START Input material

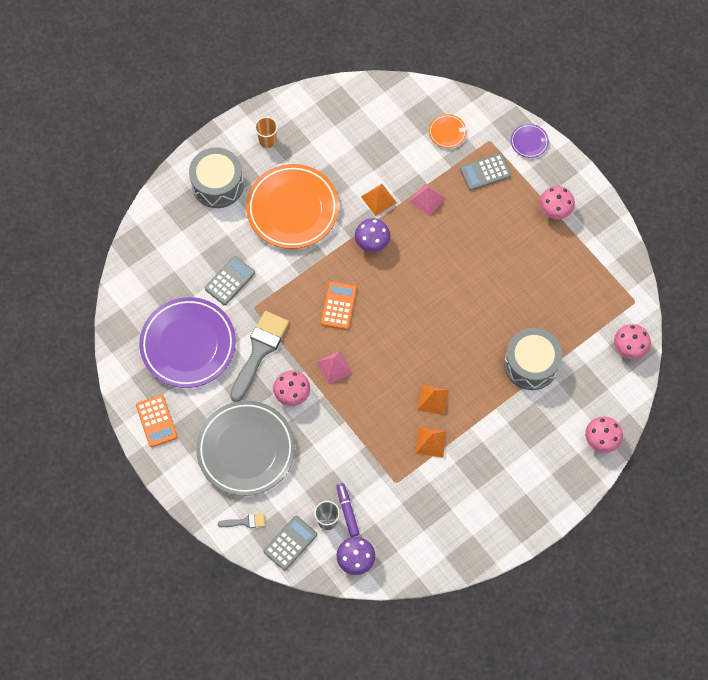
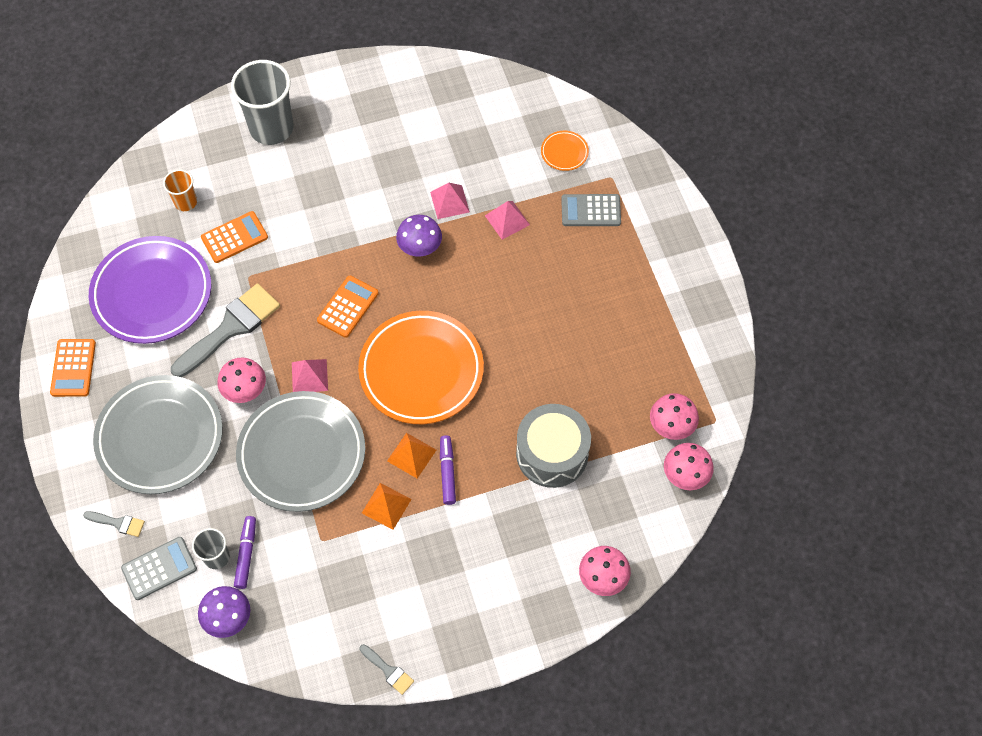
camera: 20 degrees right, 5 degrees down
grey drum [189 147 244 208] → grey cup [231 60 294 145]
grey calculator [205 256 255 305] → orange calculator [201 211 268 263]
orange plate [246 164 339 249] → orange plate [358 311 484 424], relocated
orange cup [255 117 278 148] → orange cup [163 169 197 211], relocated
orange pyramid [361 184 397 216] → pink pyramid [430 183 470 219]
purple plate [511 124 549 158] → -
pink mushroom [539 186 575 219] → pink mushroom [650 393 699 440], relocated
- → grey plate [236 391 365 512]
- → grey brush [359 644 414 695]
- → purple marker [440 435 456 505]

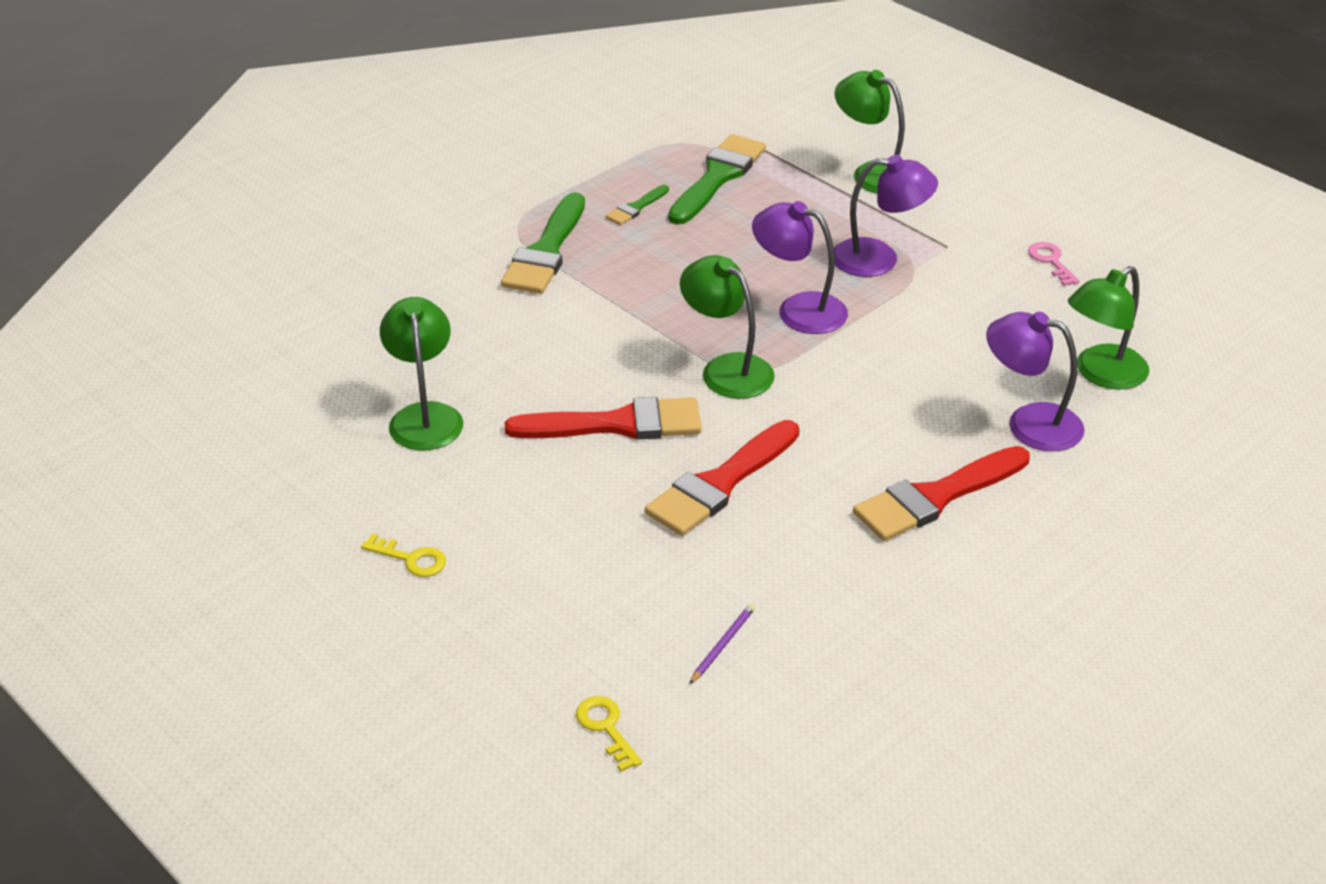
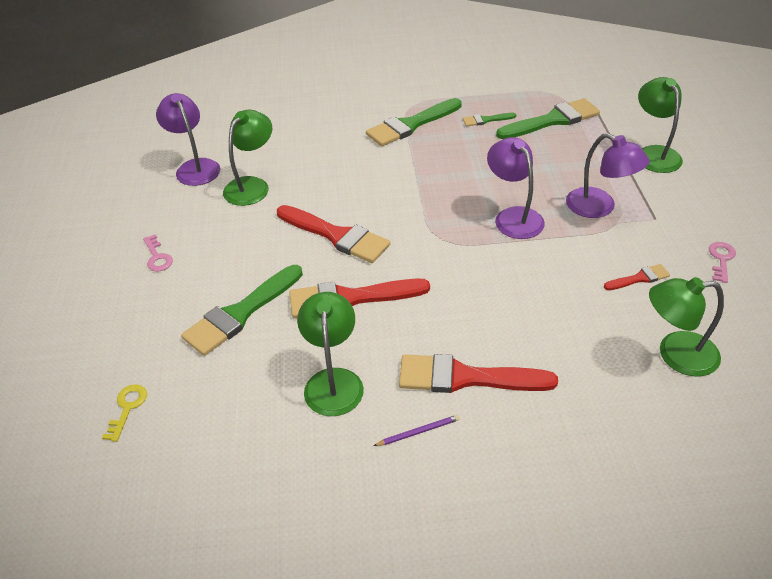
camera: 40 degrees right, 5 degrees up
yellow key [361 533 446 577] → pink key [143 234 173 272]
green lamp [680 255 775 399] → green lamp [297 292 364 416], relocated
purple pencil [689 604 755 684] → purple pencil [374 415 460 446], relocated
purple lamp [986 311 1085 451] → purple lamp [156 93 220 186], relocated
- → green brush [181 265 303 356]
- → red brush [604 264 670 290]

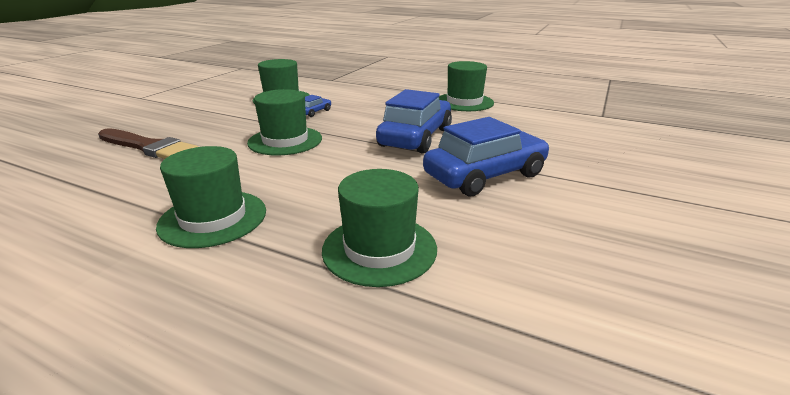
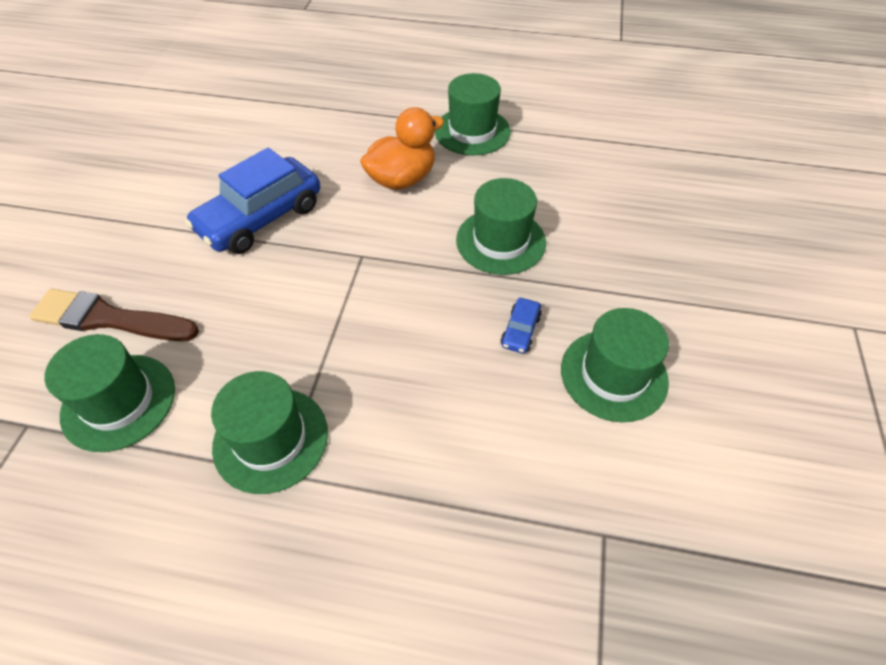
camera: 165 degrees right, 25 degrees up
brown brush [98 128 198 159] → brown brush [29 289 199 341], relocated
green hat [322 169 437 287] → green hat [44 334 175 452], relocated
blue car [376 89 452 154] → -
- → orange duck [360 107 444 190]

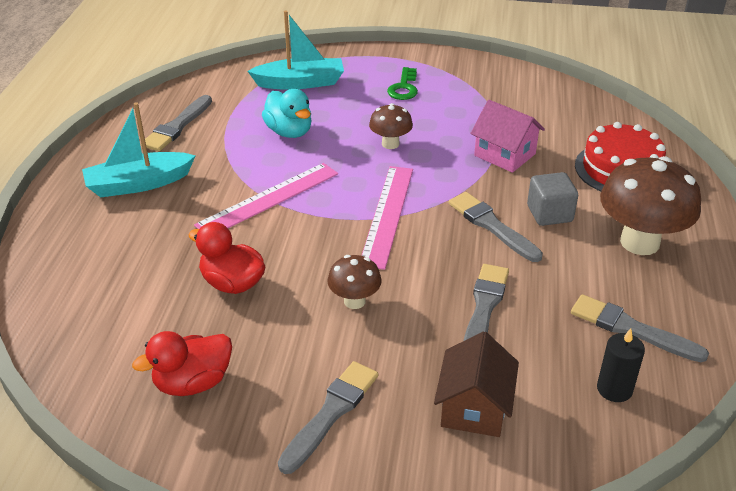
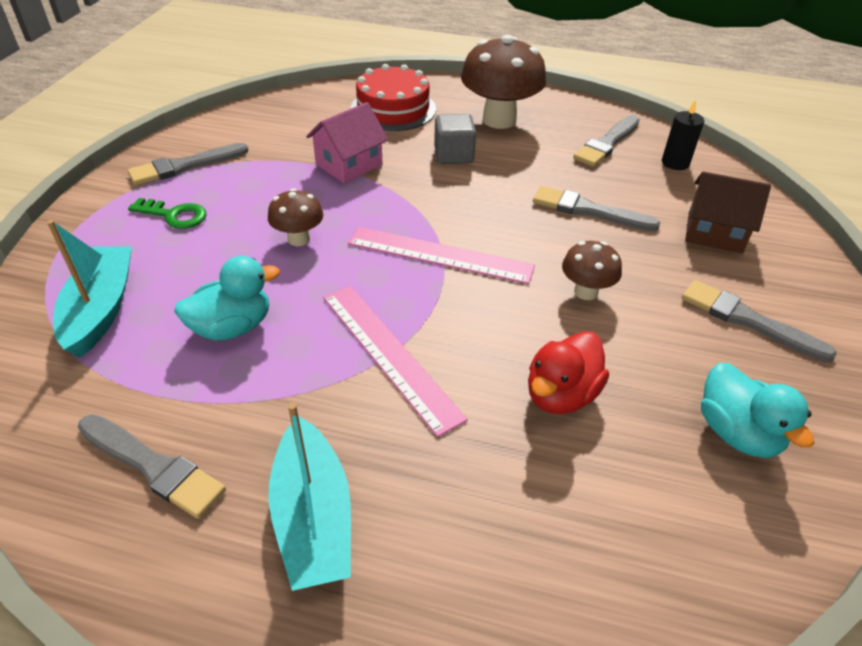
camera: 85 degrees left, 5 degrees up
red duck [132 331 232 396] → turquoise duck [701 363 814 458]
grey brush [449 192 543 262] → grey brush [128 143 249 185], relocated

END Input material

Work item:
Reproduce the data exactly, please, and omit its pictures.

Solution:
camera: 20 degrees right, 5 degrees down
grey drum [189 147 244 208] → grey cup [231 60 294 145]
grey calculator [205 256 255 305] → orange calculator [201 211 268 263]
orange plate [246 164 339 249] → orange plate [358 311 484 424], relocated
orange cup [255 117 278 148] → orange cup [163 169 197 211], relocated
orange pyramid [361 184 397 216] → pink pyramid [430 183 470 219]
purple plate [511 124 549 158] → -
pink mushroom [539 186 575 219] → pink mushroom [650 393 699 440], relocated
- → grey plate [236 391 365 512]
- → grey brush [359 644 414 695]
- → purple marker [440 435 456 505]

camera: 40 degrees right, 5 degrees up
yellow key [361 533 446 577] → pink key [143 234 173 272]
green lamp [680 255 775 399] → green lamp [297 292 364 416], relocated
purple pencil [689 604 755 684] → purple pencil [374 415 460 446], relocated
purple lamp [986 311 1085 451] → purple lamp [156 93 220 186], relocated
- → green brush [181 265 303 356]
- → red brush [604 264 670 290]

camera: 165 degrees right, 25 degrees up
brown brush [98 128 198 159] → brown brush [29 289 199 341], relocated
green hat [322 169 437 287] → green hat [44 334 175 452], relocated
blue car [376 89 452 154] → -
- → orange duck [360 107 444 190]

camera: 85 degrees left, 5 degrees up
red duck [132 331 232 396] → turquoise duck [701 363 814 458]
grey brush [449 192 543 262] → grey brush [128 143 249 185], relocated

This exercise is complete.